[Start of Attachment]
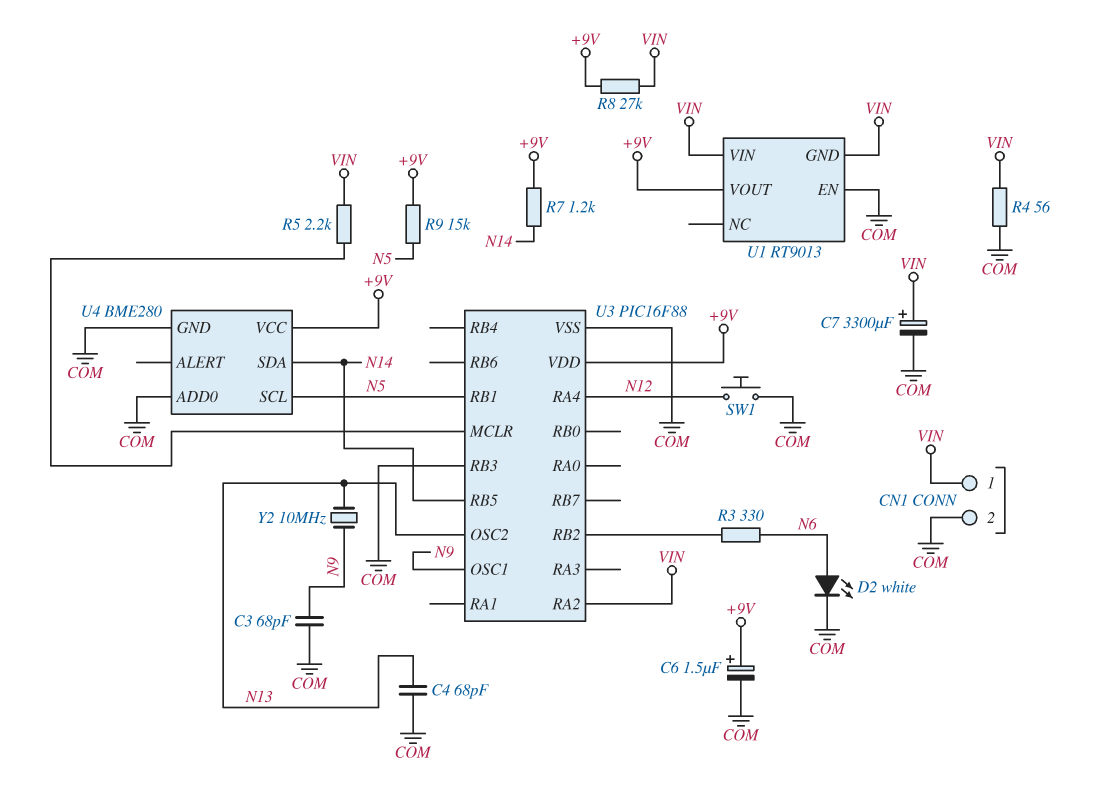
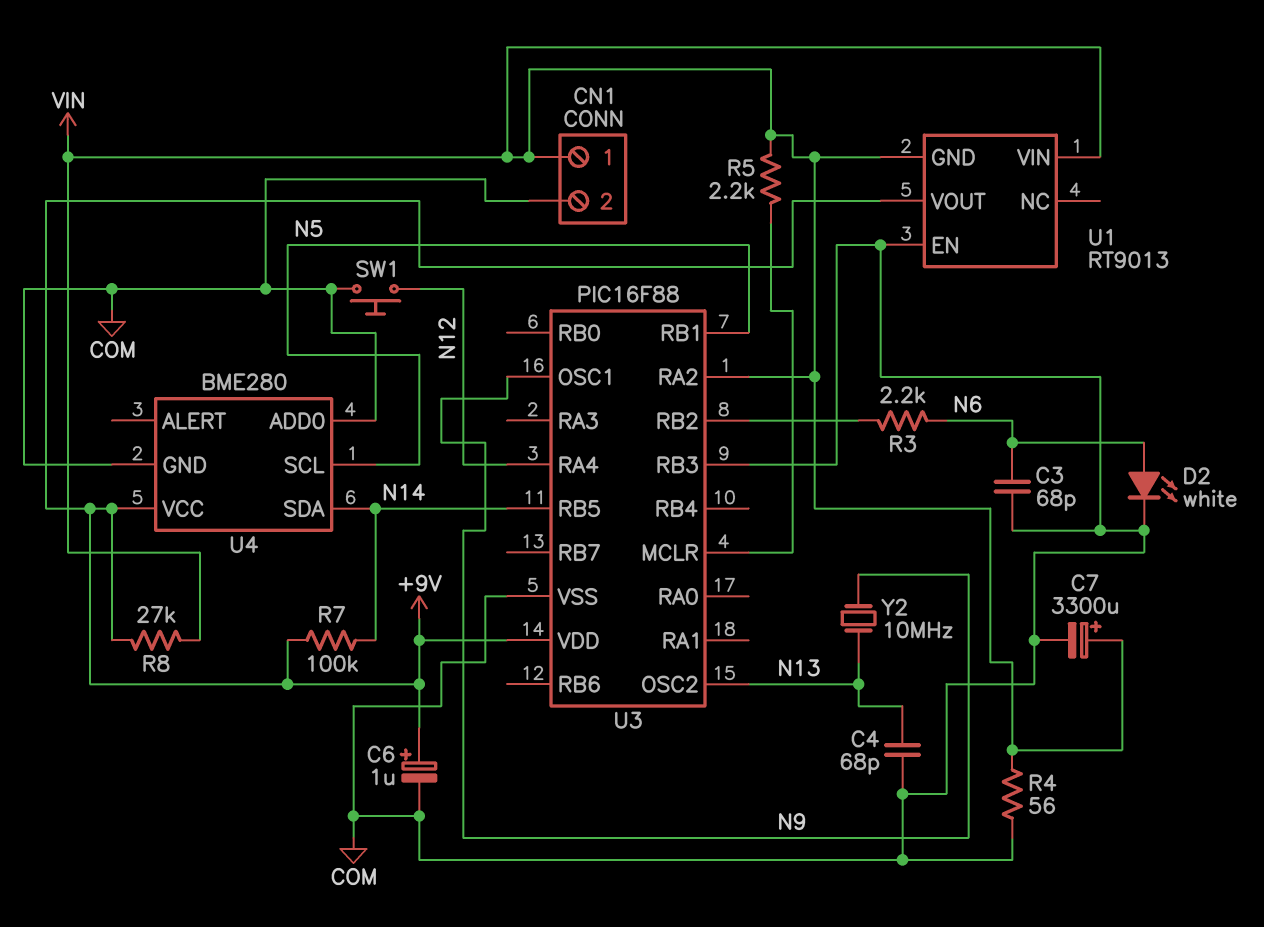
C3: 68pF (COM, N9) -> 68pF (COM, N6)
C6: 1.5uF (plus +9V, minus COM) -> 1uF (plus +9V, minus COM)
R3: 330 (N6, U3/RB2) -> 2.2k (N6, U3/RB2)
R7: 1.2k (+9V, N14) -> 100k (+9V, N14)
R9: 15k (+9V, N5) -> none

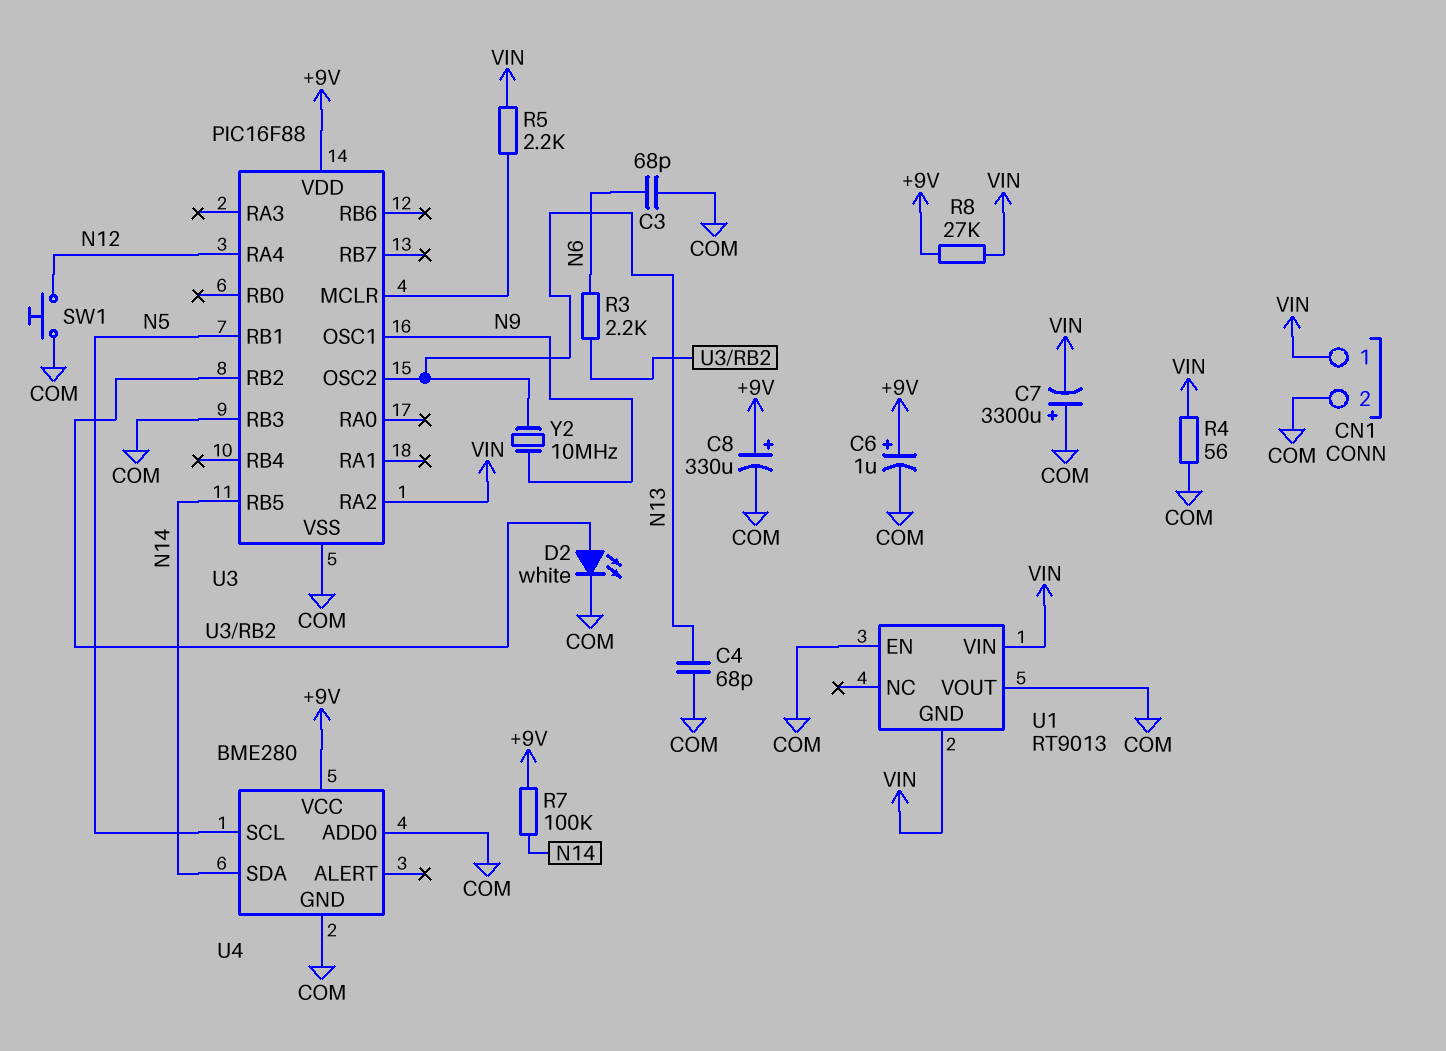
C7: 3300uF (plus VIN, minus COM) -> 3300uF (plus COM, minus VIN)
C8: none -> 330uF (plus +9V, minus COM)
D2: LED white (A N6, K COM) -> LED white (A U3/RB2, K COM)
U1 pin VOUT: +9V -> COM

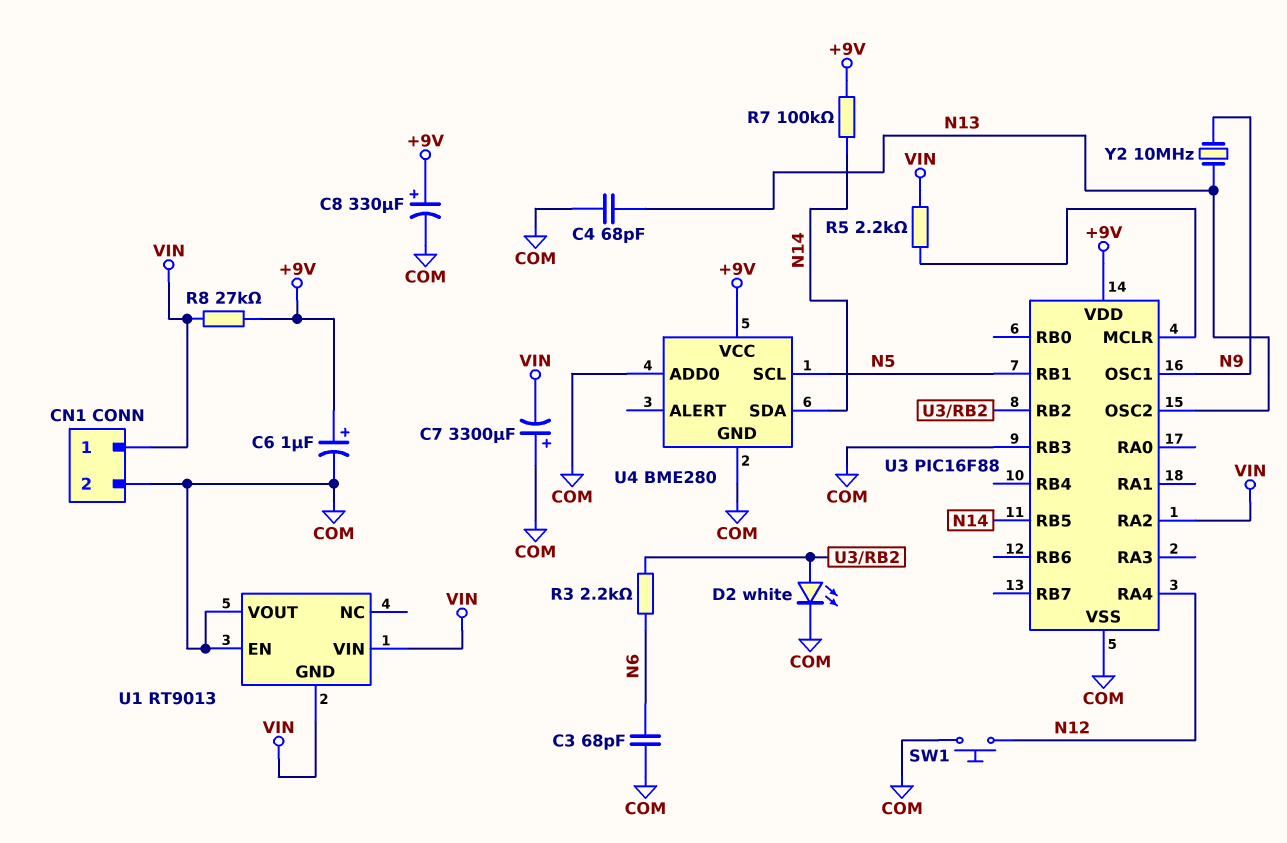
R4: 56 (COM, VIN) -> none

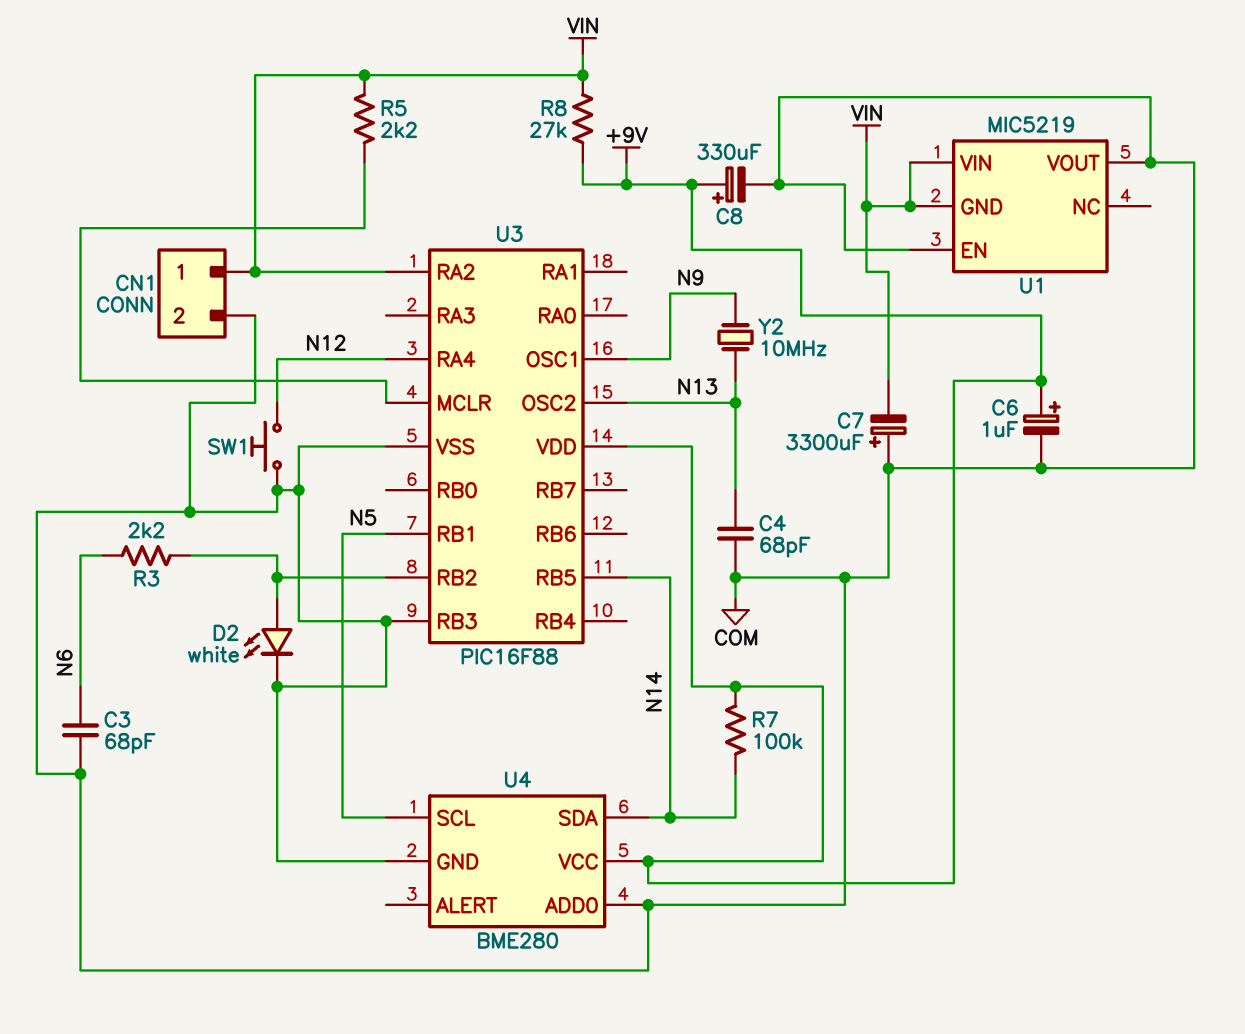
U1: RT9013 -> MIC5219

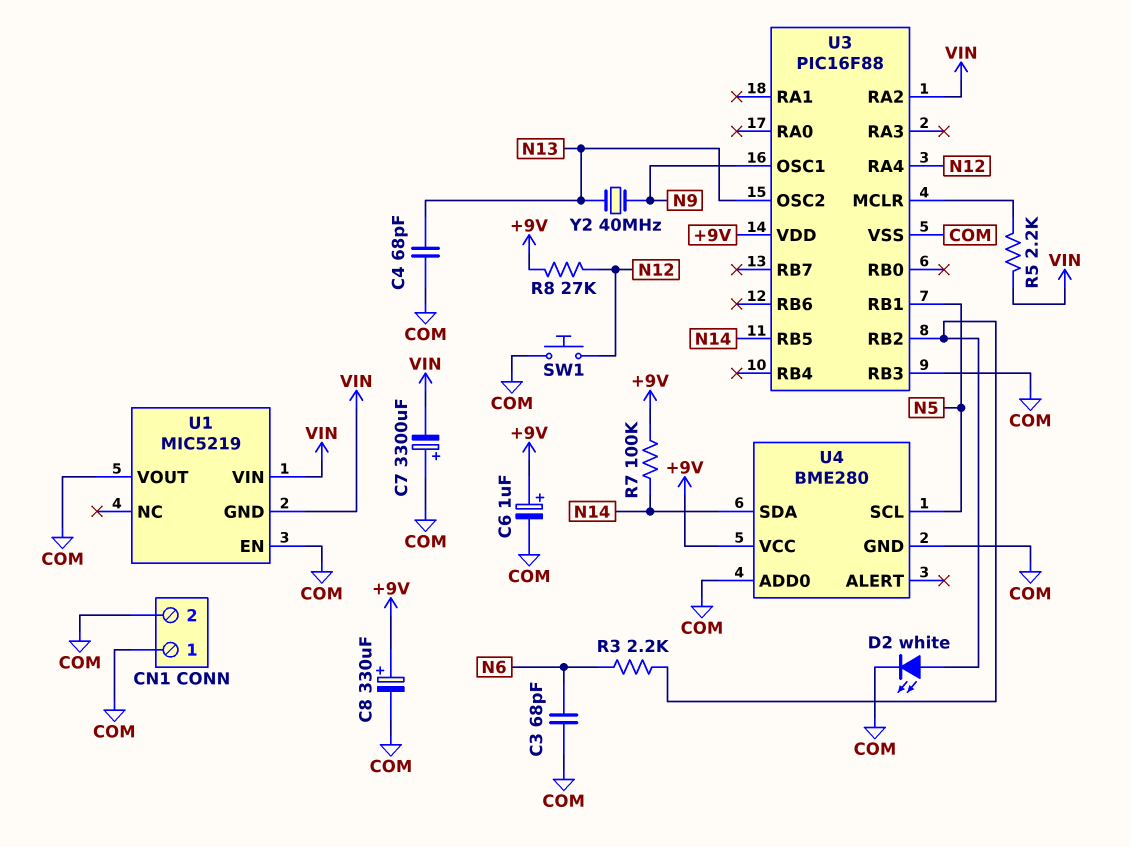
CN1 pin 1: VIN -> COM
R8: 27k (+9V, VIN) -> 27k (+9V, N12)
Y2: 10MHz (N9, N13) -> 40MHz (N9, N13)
[End of Attachment]
TASK TO COMPLETE
Reproduce all entries without any change, and omit the pictures.

OUTPUT FOR THIS TASK
C3: 68pF (COM, N9) -> 68pF (COM, N6)
C6: 1.5uF (plus +9V, minus COM) -> 1uF (plus +9V, minus COM)
R3: 330 (N6, U3/RB2) -> 2.2k (N6, U3/RB2)
R7: 1.2k (+9V, N14) -> 100k (+9V, N14)
R9: 15k (+9V, N5) -> none

C7: 3300uF (plus VIN, minus COM) -> 3300uF (plus COM, minus VIN)
C8: none -> 330uF (plus +9V, minus COM)
D2: LED white (A N6, K COM) -> LED white (A U3/RB2, K COM)
U1 pin VOUT: +9V -> COM

R4: 56 (COM, VIN) -> none

U1: RT9013 -> MIC5219

CN1 pin 1: VIN -> COM
R8: 27k (+9V, VIN) -> 27k (+9V, N12)
Y2: 10MHz (N9, N13) -> 40MHz (N9, N13)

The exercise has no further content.